EXERCISE ▸ Images are to be left out when the records below are printed word for word.

Stored data ▸
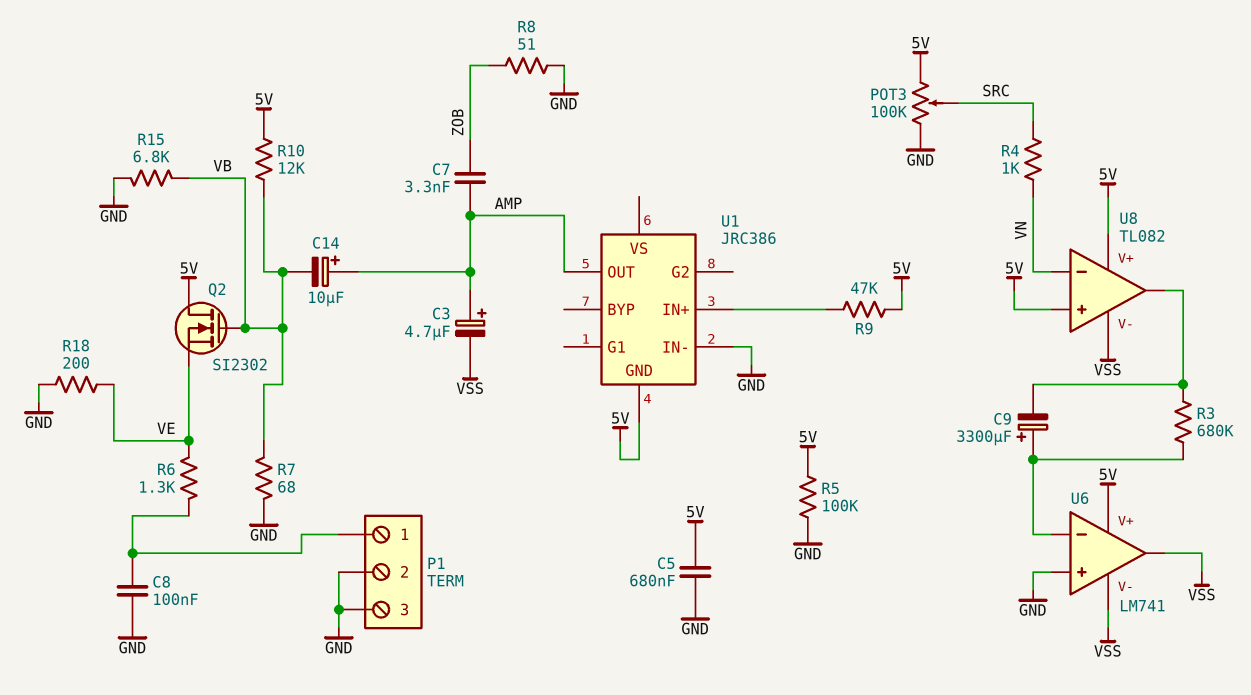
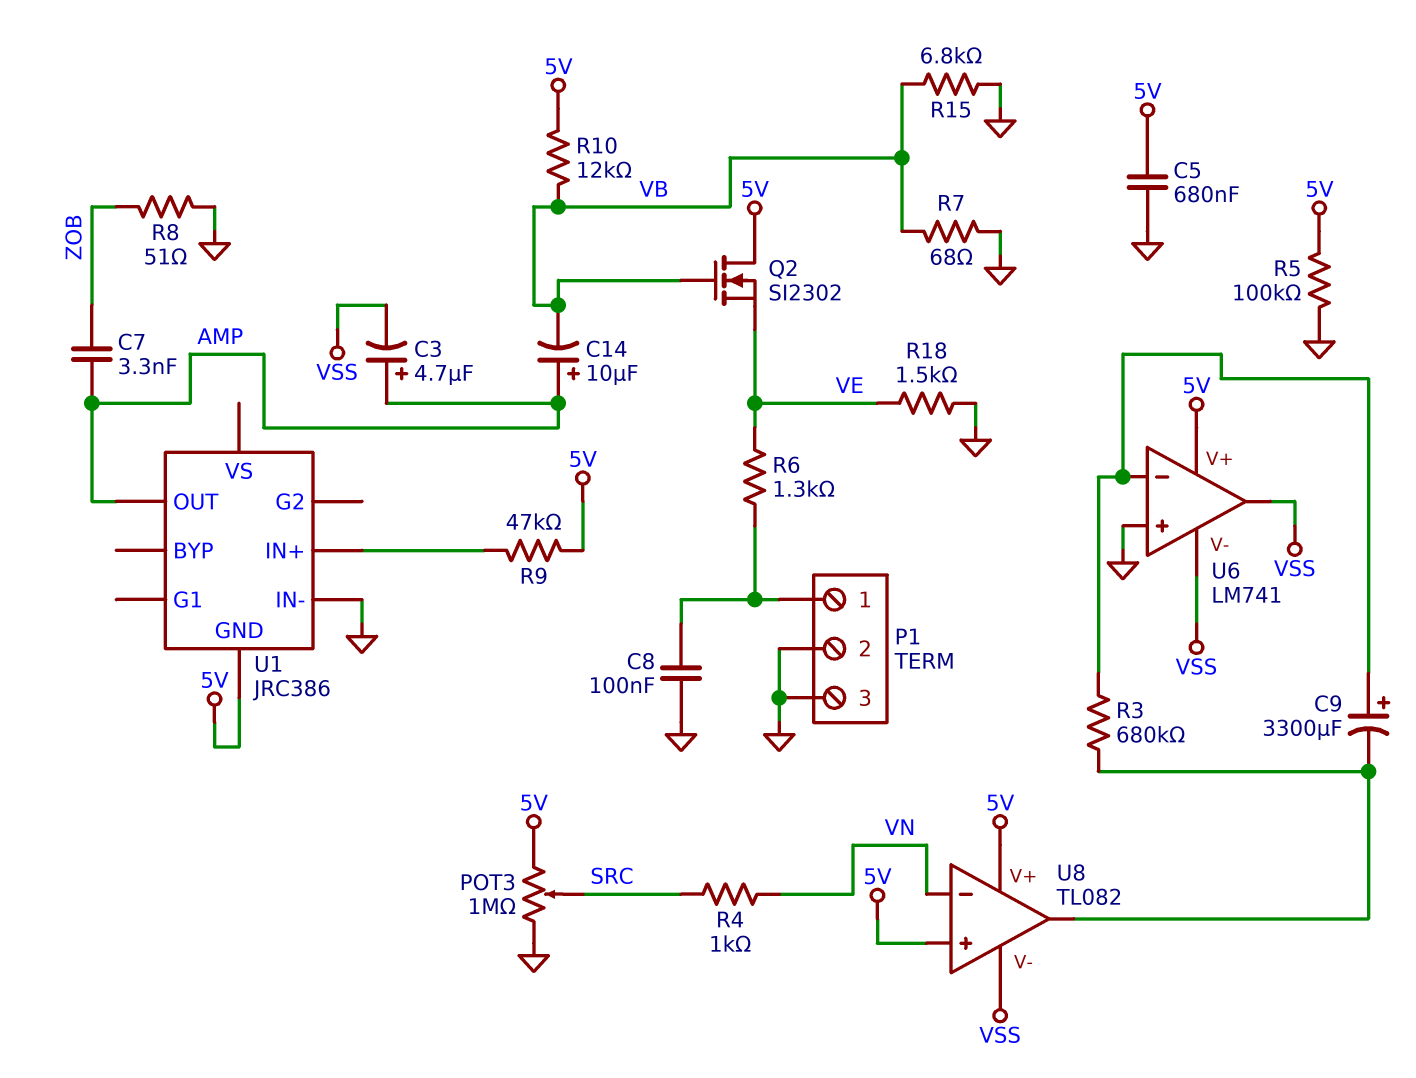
POT3: 100k (5V, GND, wiper SRC) -> 1M (5V, GND, wiper SRC)
R18: 200 (GND, VE) -> 1.5k (GND, VE)

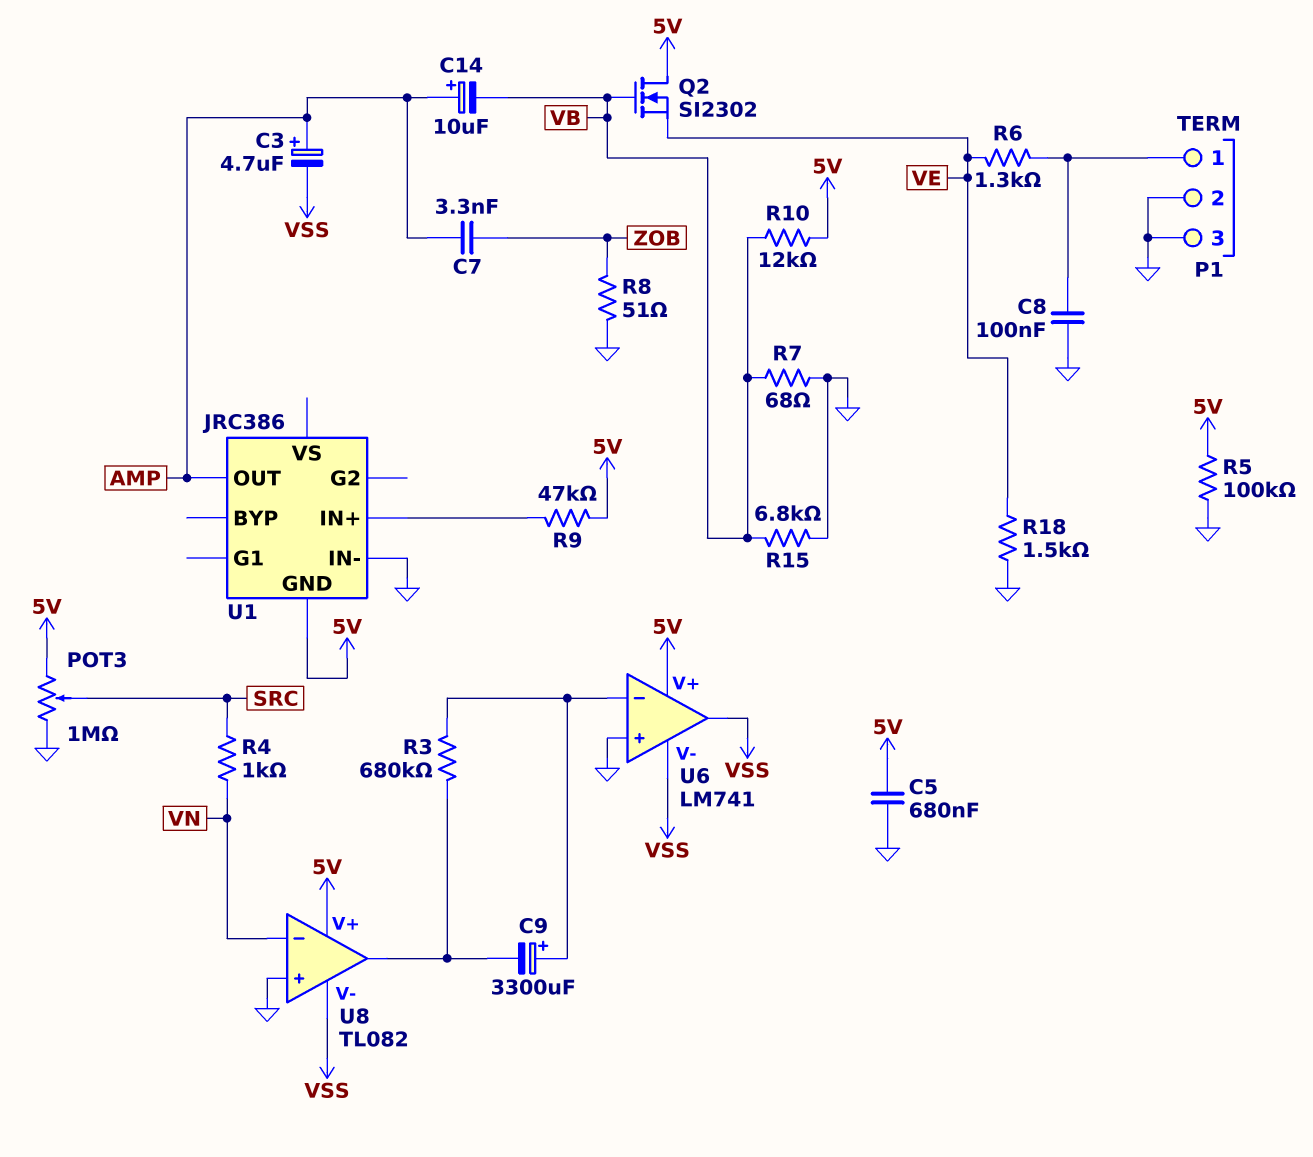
U8 pin in+: 5V -> GND

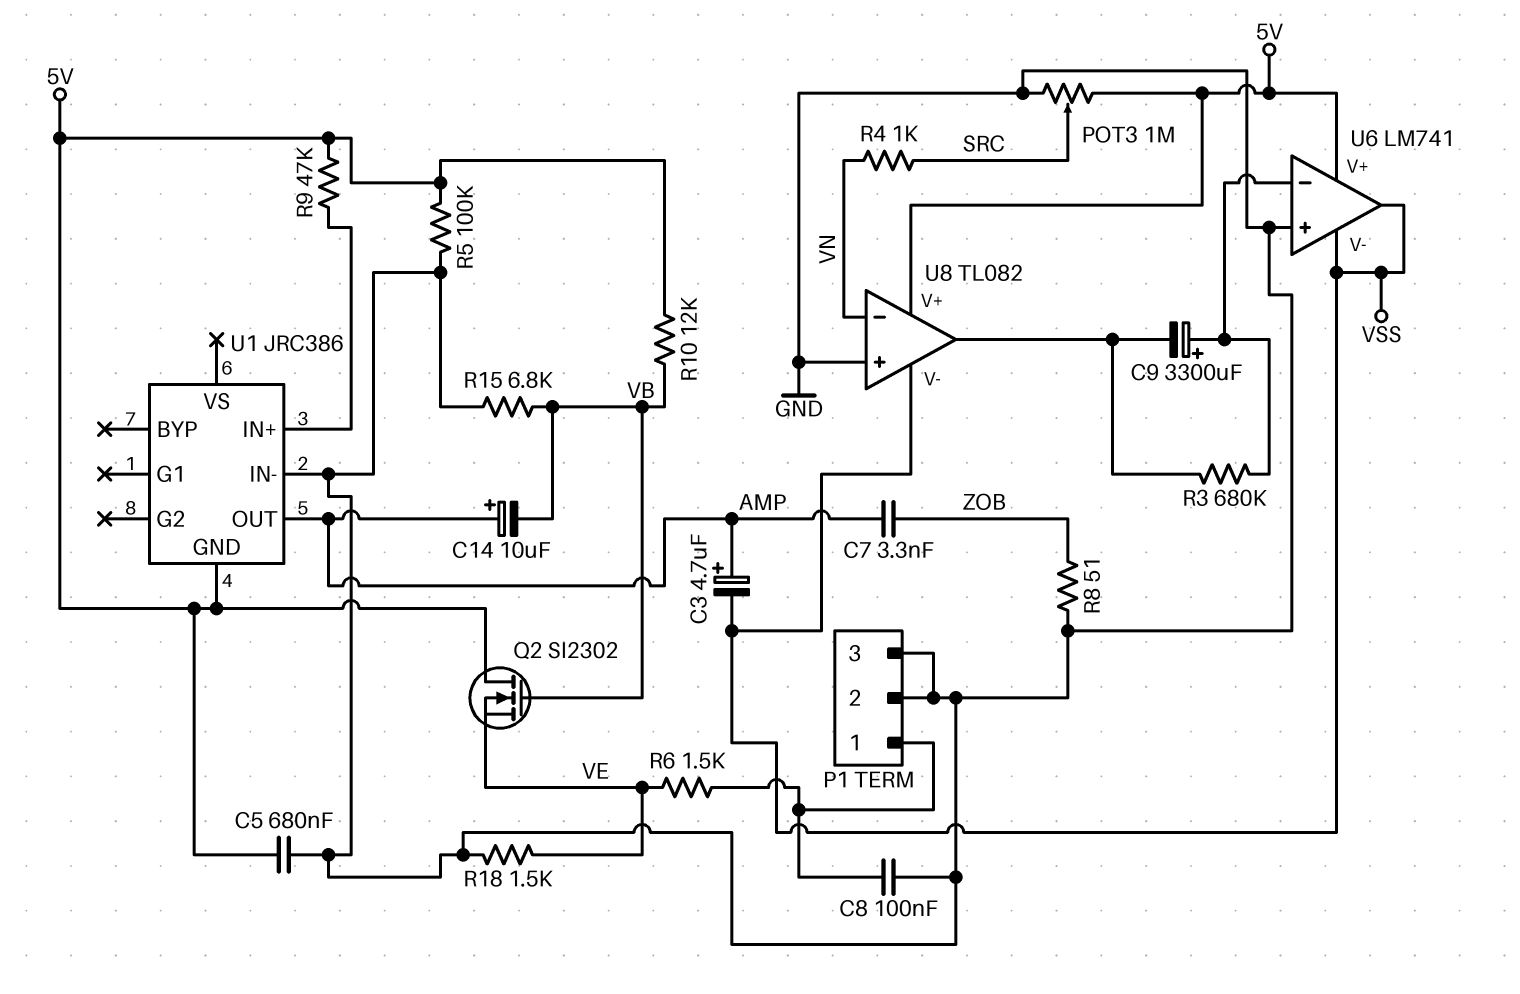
R6: 1.3k (P1/1, VE) -> 1.5k (P1/1, VE)
R7: 68 (GND, VB) -> none

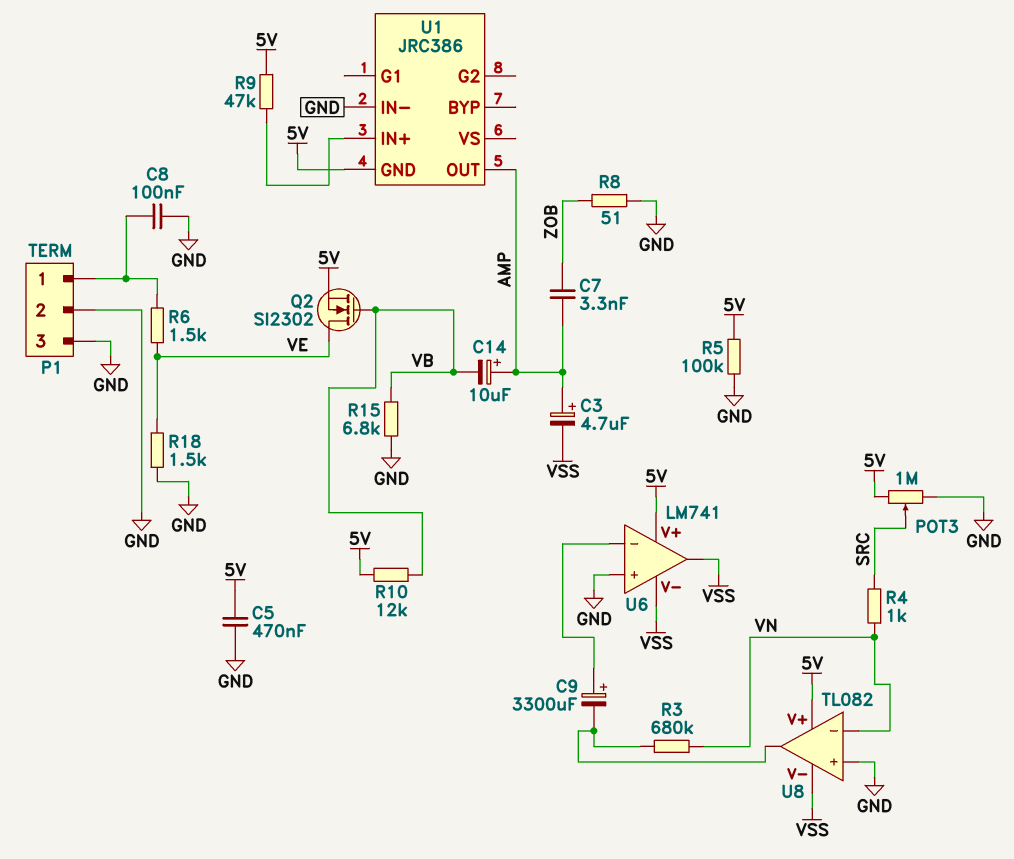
C5: 680nF (5V, GND) -> 470nF (5V, GND)
Q2: NMOS SI2302 (G VB, D 5V, S VE) -> NMOS SI2302 (G VB, D VE, S 5V)
R3: 680k (U6/in-, U8/out) -> 680k (U8/out, VN)

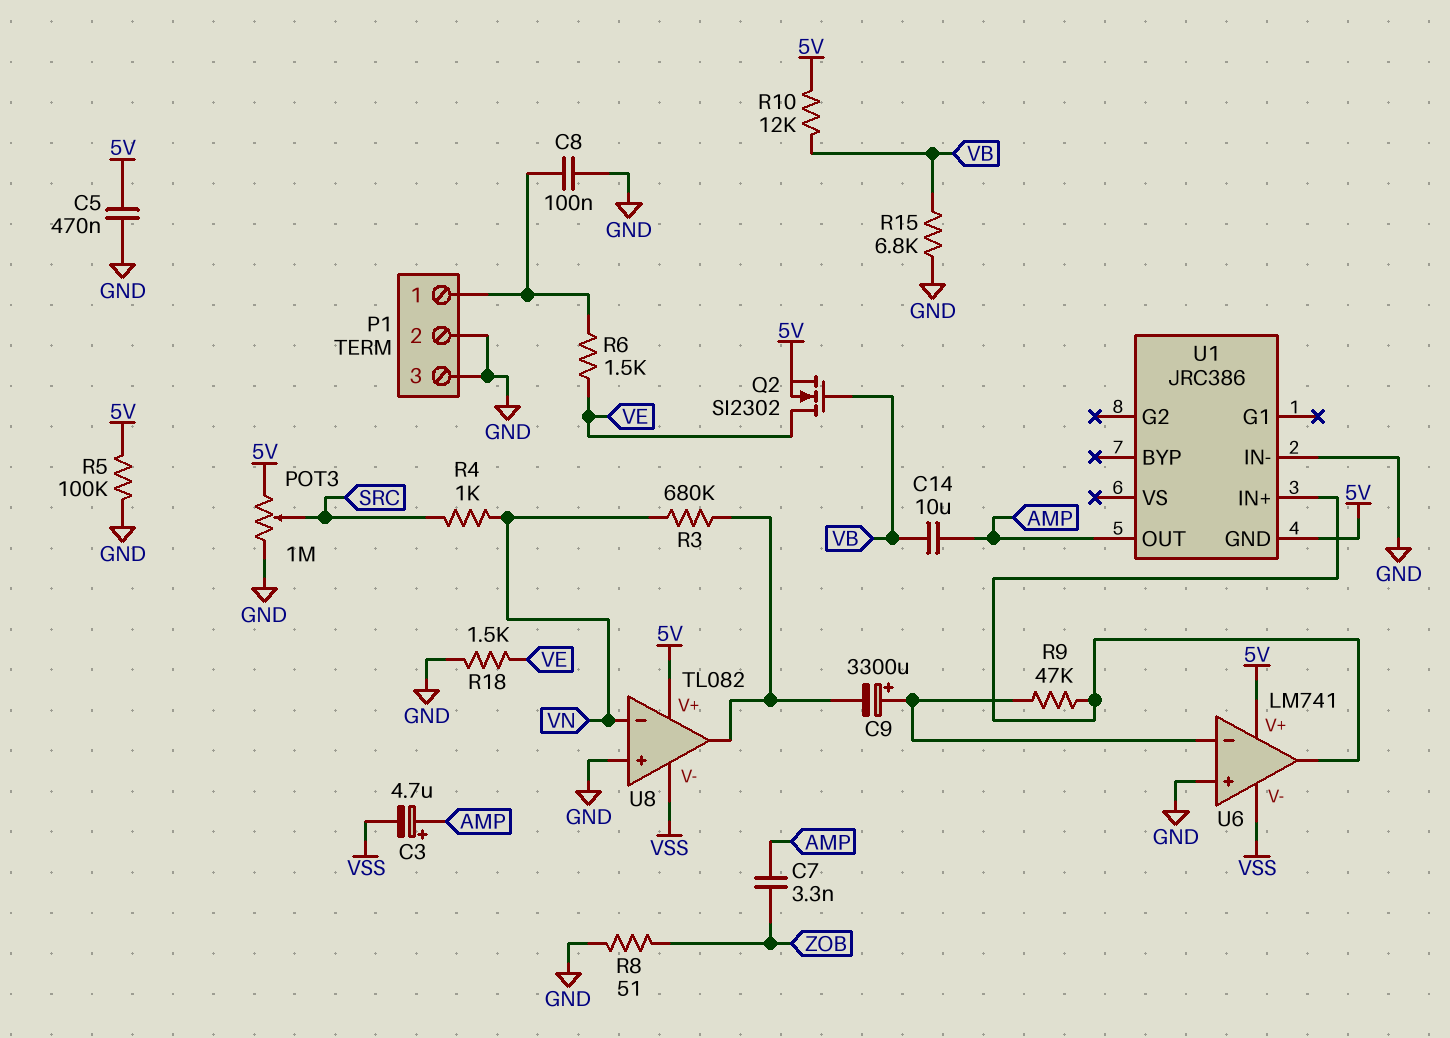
C14: 10uF (plus AMP, minus VB) -> 10uF (AMP, VB)
R9: 47k (5V, U1/IN+) -> 47k (U1/IN+, U6/in-)
U6 pin out: VSS -> U1/IN+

WRITTEN SOLUTION ▸
POT3: 100k (5V, GND, wiper SRC) -> 1M (5V, GND, wiper SRC)
R18: 200 (GND, VE) -> 1.5k (GND, VE)

U8 pin in+: 5V -> GND

R6: 1.3k (P1/1, VE) -> 1.5k (P1/1, VE)
R7: 68 (GND, VB) -> none

C5: 680nF (5V, GND) -> 470nF (5V, GND)
Q2: NMOS SI2302 (G VB, D 5V, S VE) -> NMOS SI2302 (G VB, D VE, S 5V)
R3: 680k (U6/in-, U8/out) -> 680k (U8/out, VN)

C14: 10uF (plus AMP, minus VB) -> 10uF (AMP, VB)
R9: 47k (5V, U1/IN+) -> 47k (U1/IN+, U6/in-)
U6 pin out: VSS -> U1/IN+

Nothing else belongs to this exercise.